»»

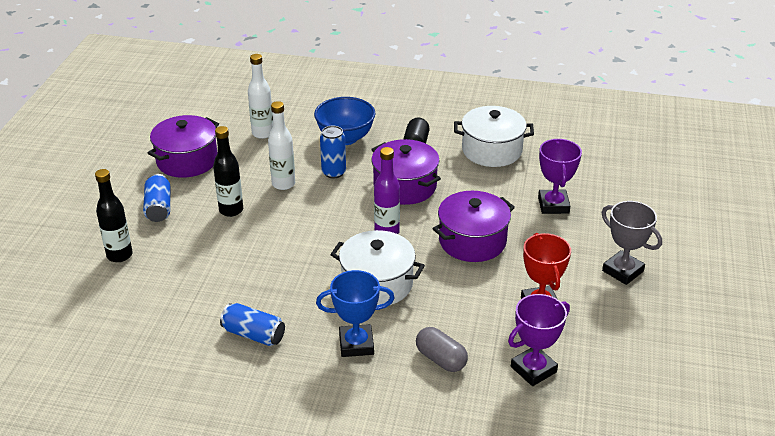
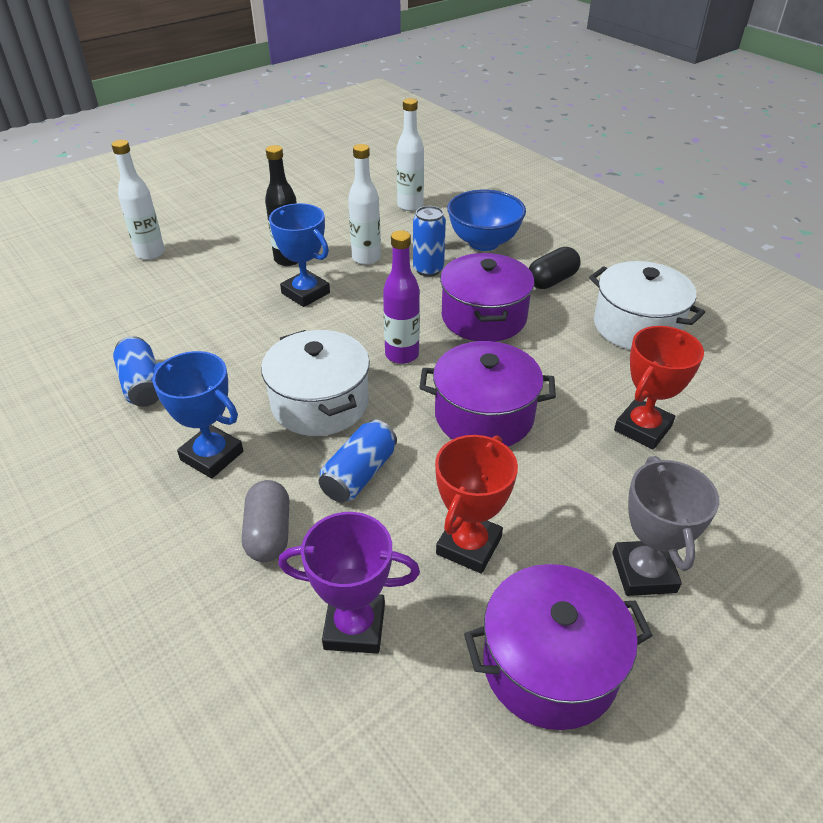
camera: 40 degrees right, 5 degrees up
(119, 255) = (150, 253): black bottle -> white bottle
(158, 208) = (235, 229): blue can -> blue can (359, 474)
(187, 160) = (313, 201): purple pot -> purple pot (550, 665)
(275, 226) = (305, 293): none -> blue trophy
(553, 205) = (642, 428): purple trophy -> red trophy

««

In your copy of the listing above, reproduce each line exactly and omit all pictures.

camera: 40 degrees right, 5 degrees up
(119, 255) = (150, 253): black bottle -> white bottle
(158, 208) = (235, 229): blue can -> blue can (359, 474)
(187, 160) = (313, 201): purple pot -> purple pot (550, 665)
(275, 226) = (305, 293): none -> blue trophy
(553, 205) = (642, 428): purple trophy -> red trophy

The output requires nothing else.